**WORK TASK:** In the entries below, find the line with "D1: LED red" and the line with "D5: LED red". Return those two lines and all lines between them, exactly.

**DATA RECORDS:**

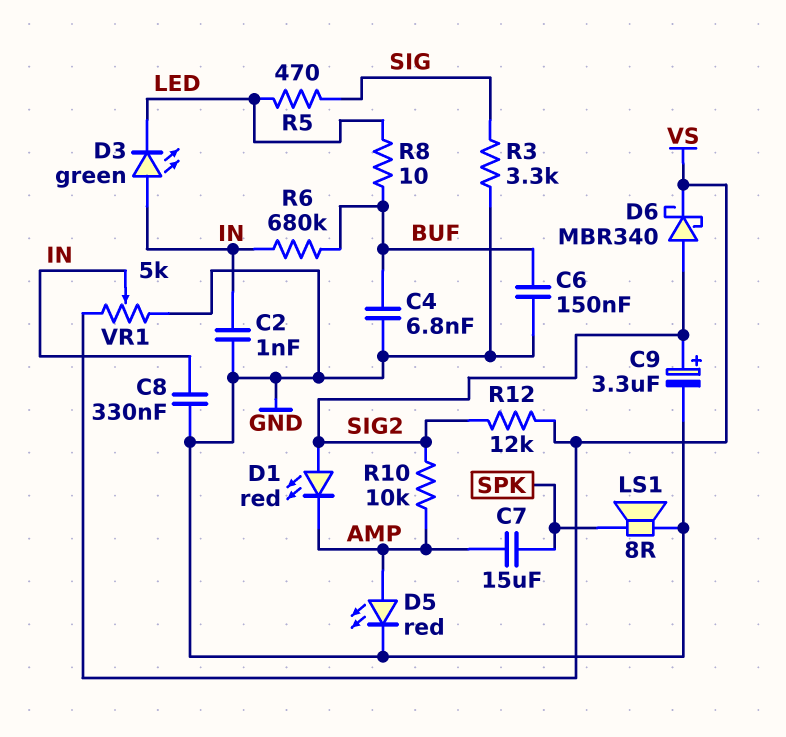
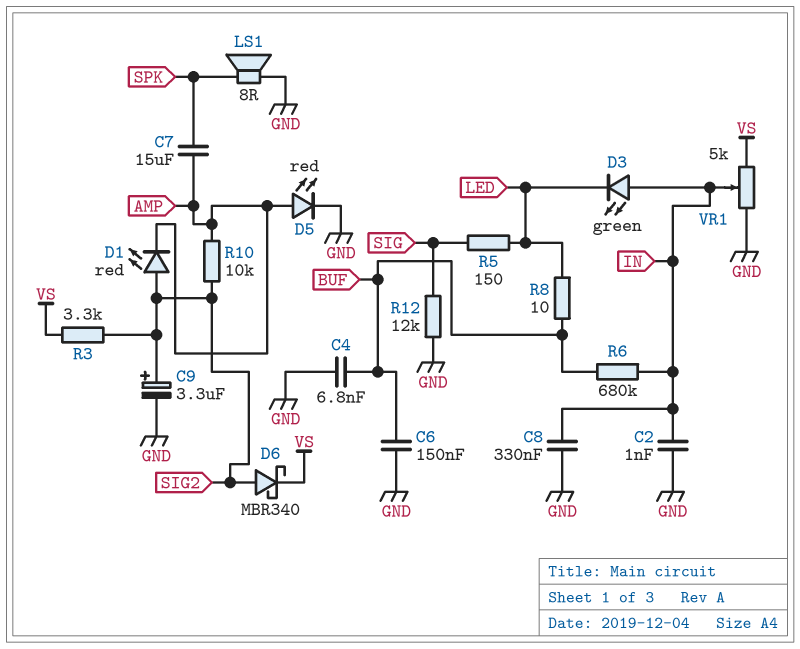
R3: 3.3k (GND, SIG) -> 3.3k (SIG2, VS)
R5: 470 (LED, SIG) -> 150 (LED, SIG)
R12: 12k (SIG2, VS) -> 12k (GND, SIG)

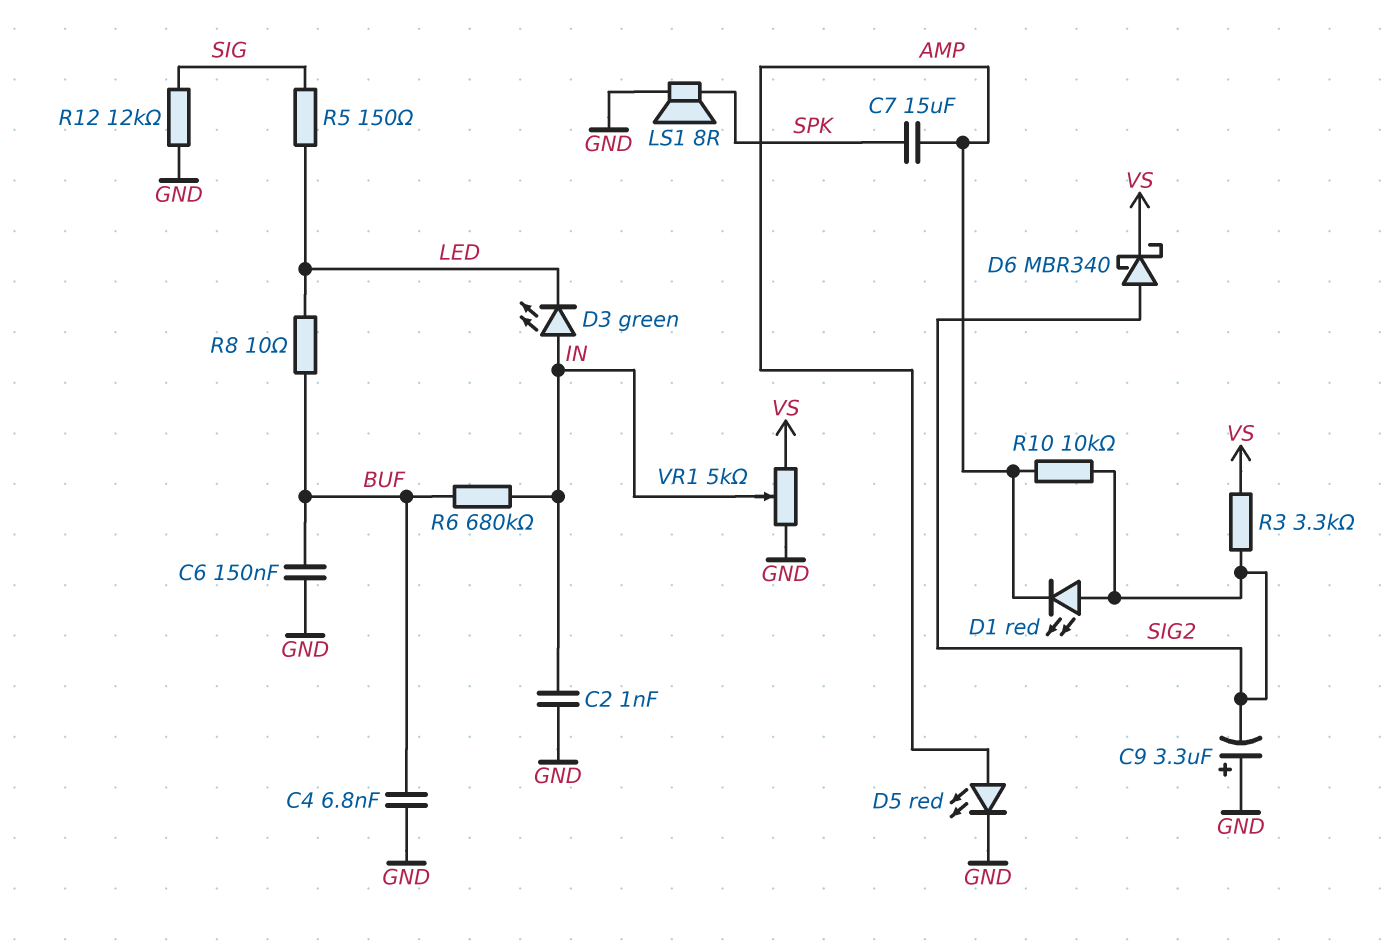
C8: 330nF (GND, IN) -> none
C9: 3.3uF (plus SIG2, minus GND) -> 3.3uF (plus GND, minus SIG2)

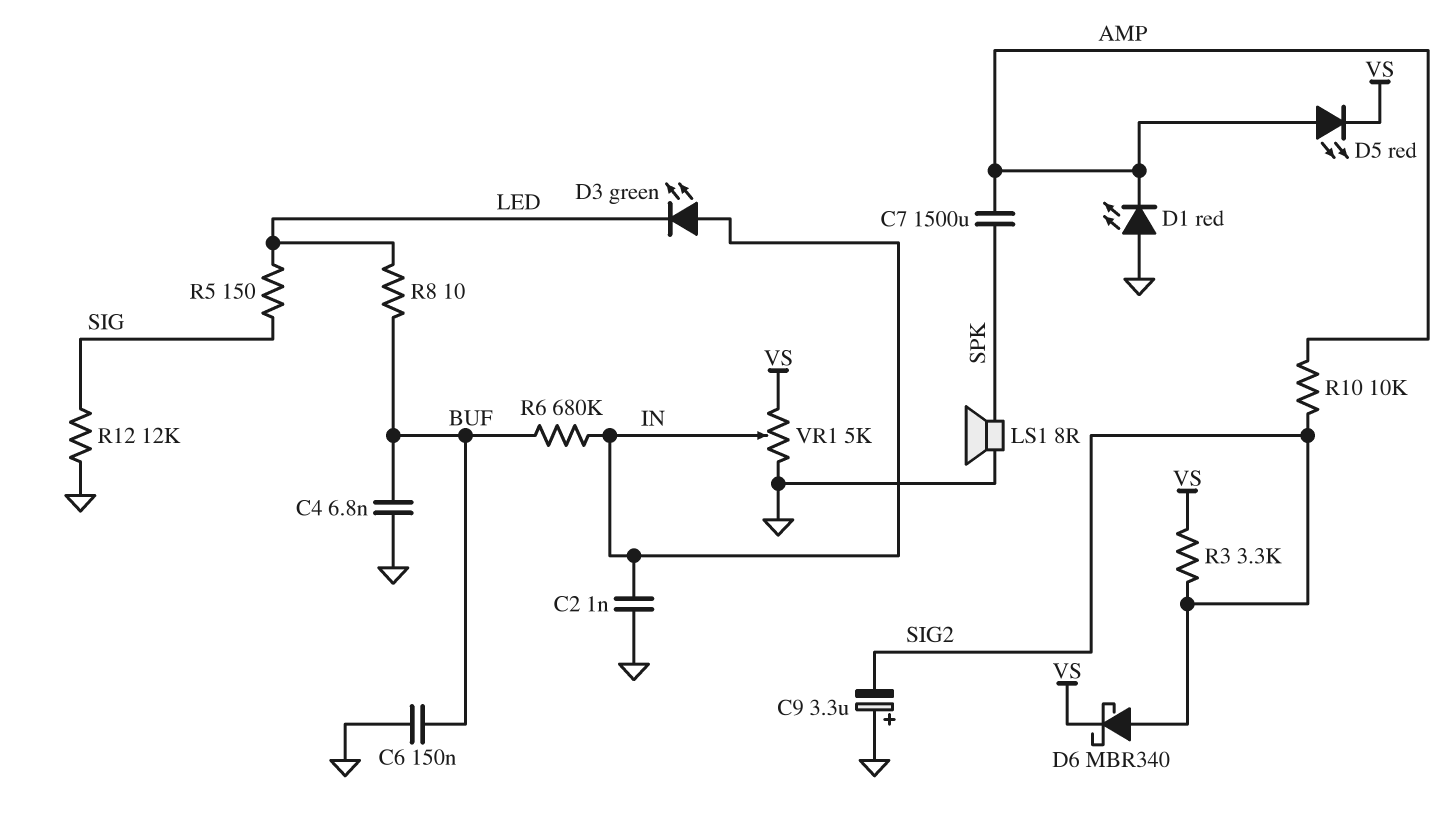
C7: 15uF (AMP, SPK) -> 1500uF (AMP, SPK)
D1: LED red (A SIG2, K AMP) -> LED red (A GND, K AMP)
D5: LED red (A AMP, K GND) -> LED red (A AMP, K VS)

---

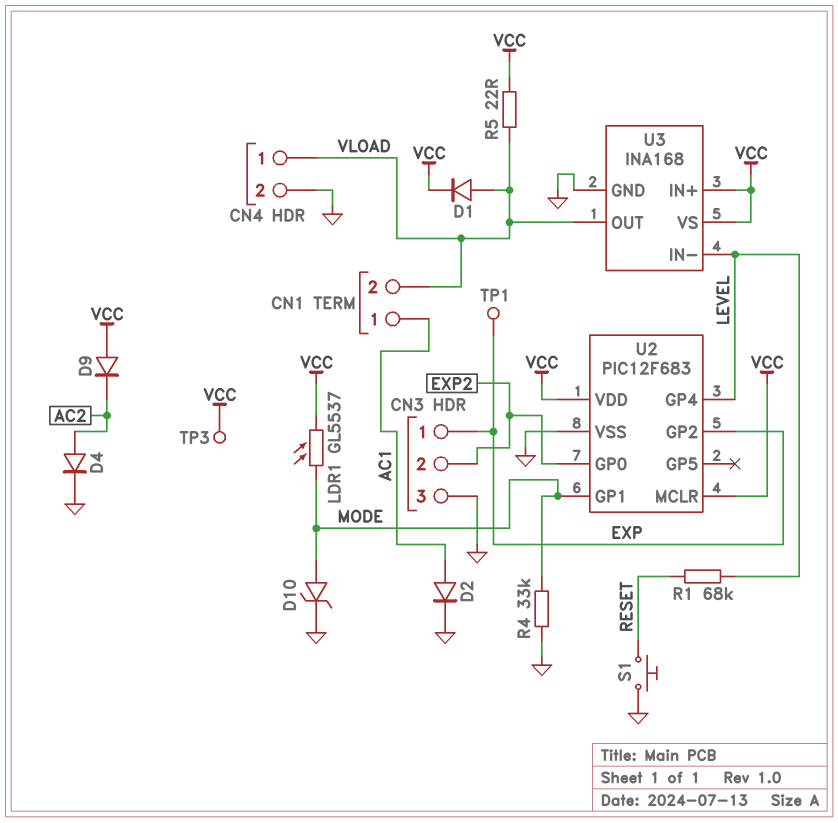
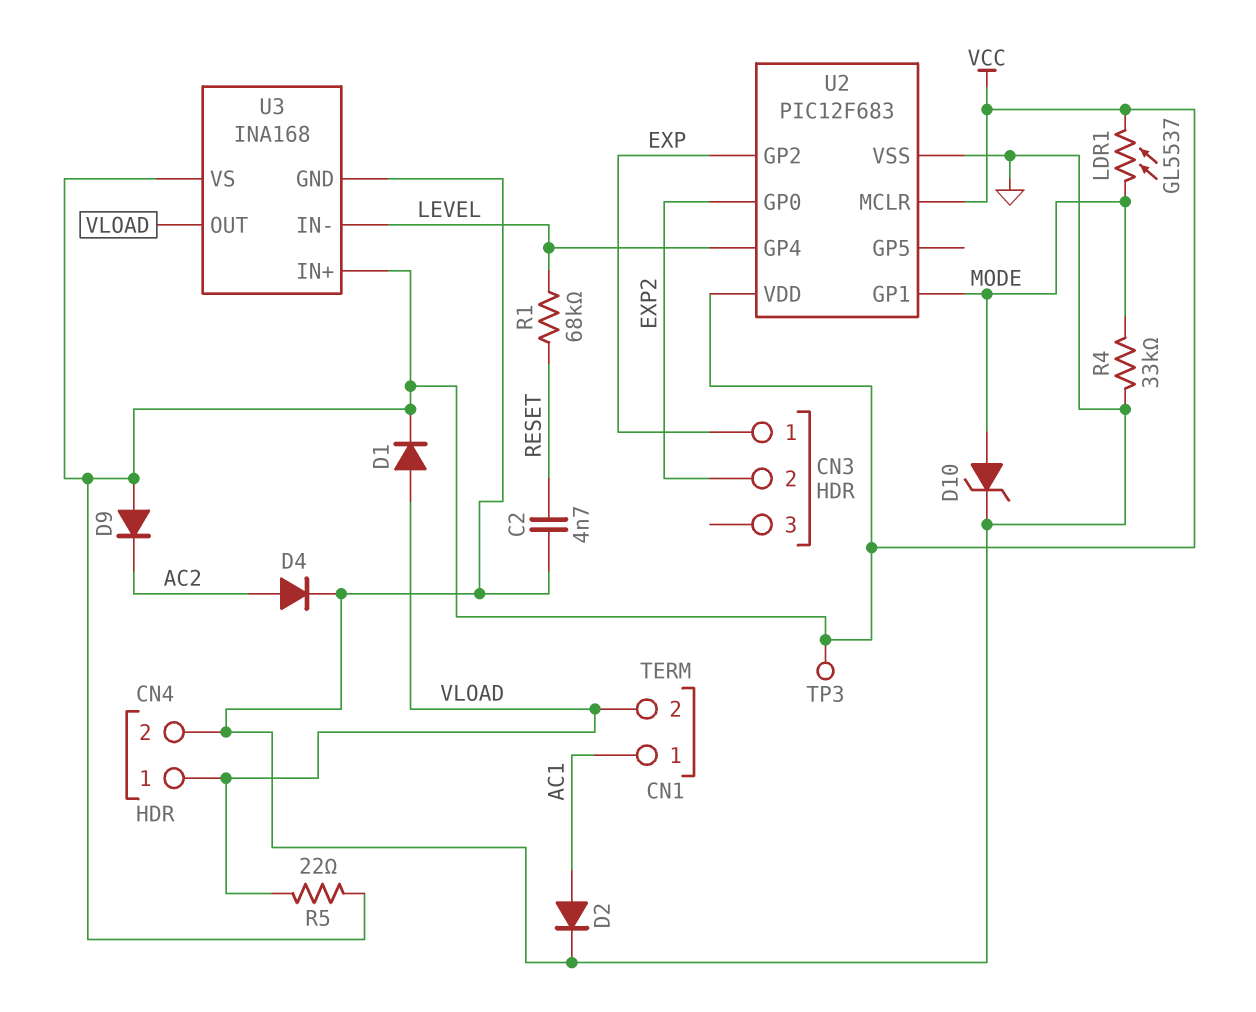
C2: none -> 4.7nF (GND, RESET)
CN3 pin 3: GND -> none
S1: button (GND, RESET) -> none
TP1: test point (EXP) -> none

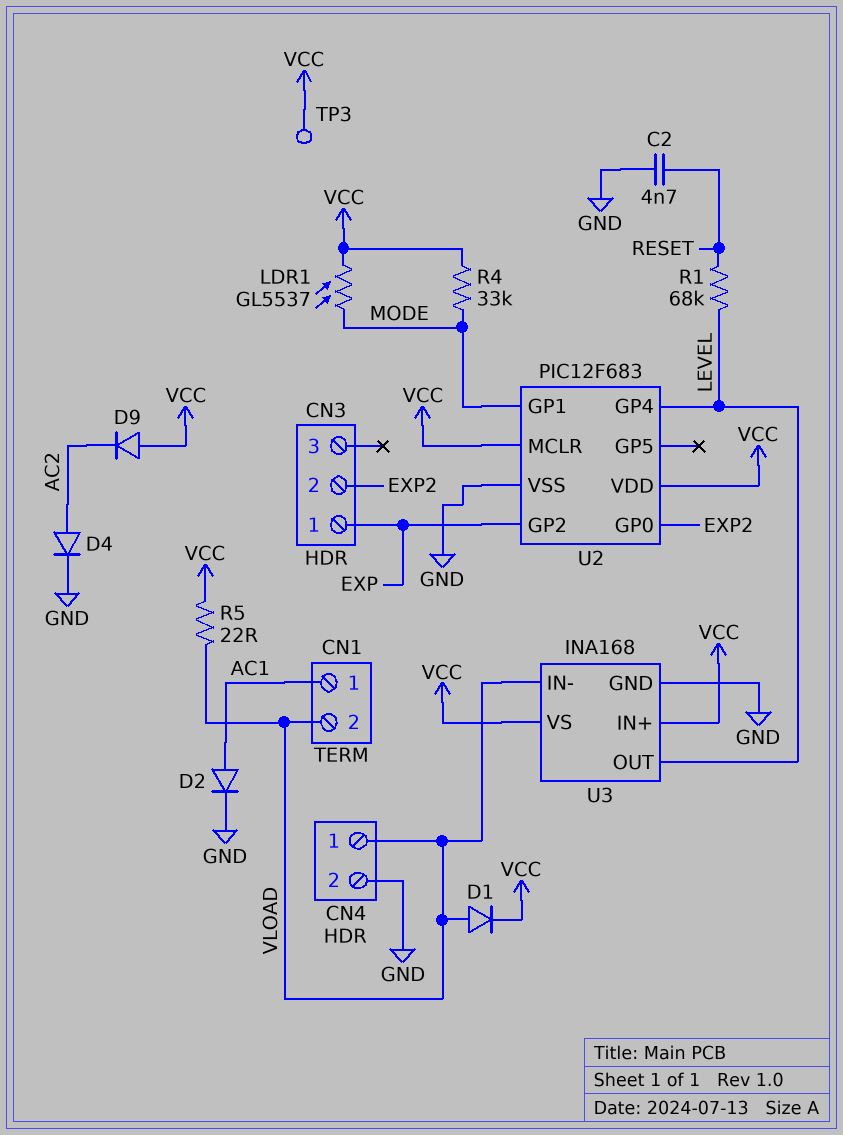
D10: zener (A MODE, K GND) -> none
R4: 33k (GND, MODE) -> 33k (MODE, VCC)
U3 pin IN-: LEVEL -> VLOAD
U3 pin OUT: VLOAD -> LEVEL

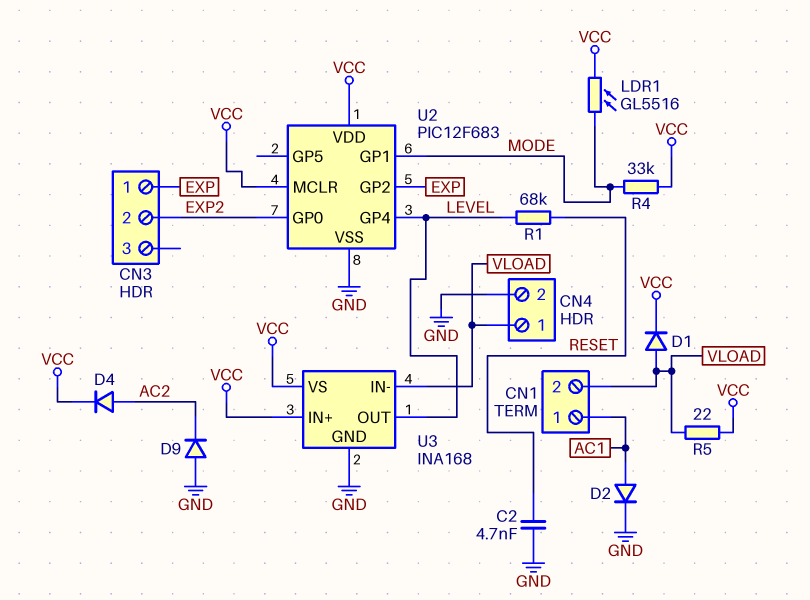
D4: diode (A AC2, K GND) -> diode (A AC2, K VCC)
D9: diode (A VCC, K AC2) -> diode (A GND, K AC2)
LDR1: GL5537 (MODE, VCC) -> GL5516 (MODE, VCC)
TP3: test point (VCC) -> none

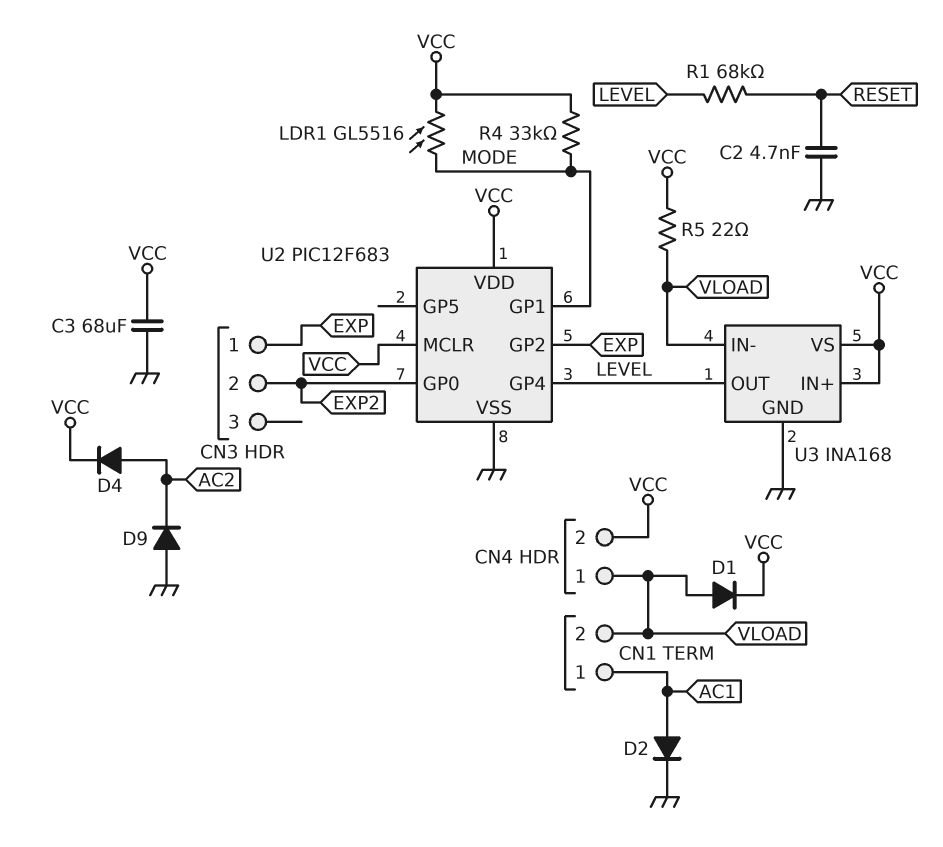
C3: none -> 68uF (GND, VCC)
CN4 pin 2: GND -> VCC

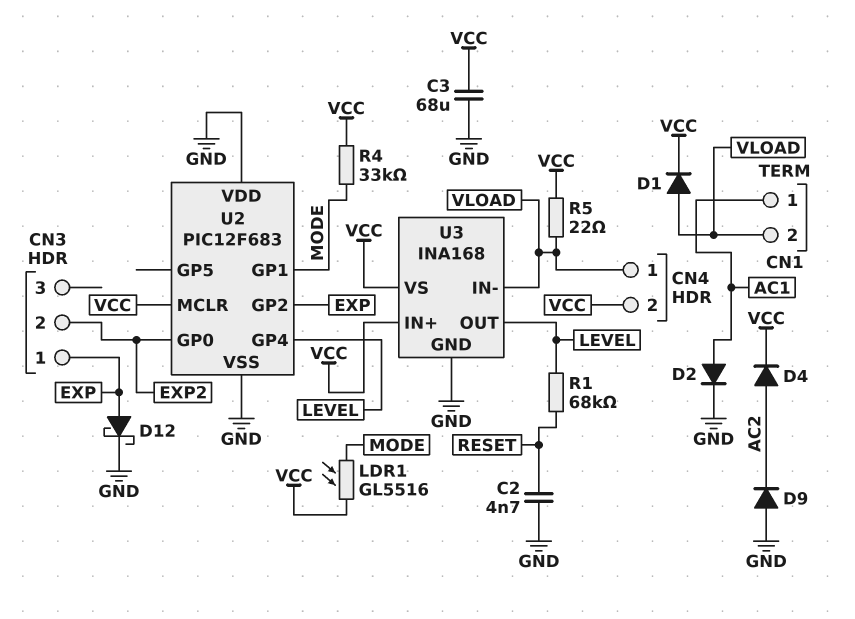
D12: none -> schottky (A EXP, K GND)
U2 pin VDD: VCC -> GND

**EXERCISE RESULT:**
D1: LED red (A SIG2, K AMP) -> LED red (A GND, K AMP)
D5: LED red (A AMP, K GND) -> LED red (A AMP, K VS)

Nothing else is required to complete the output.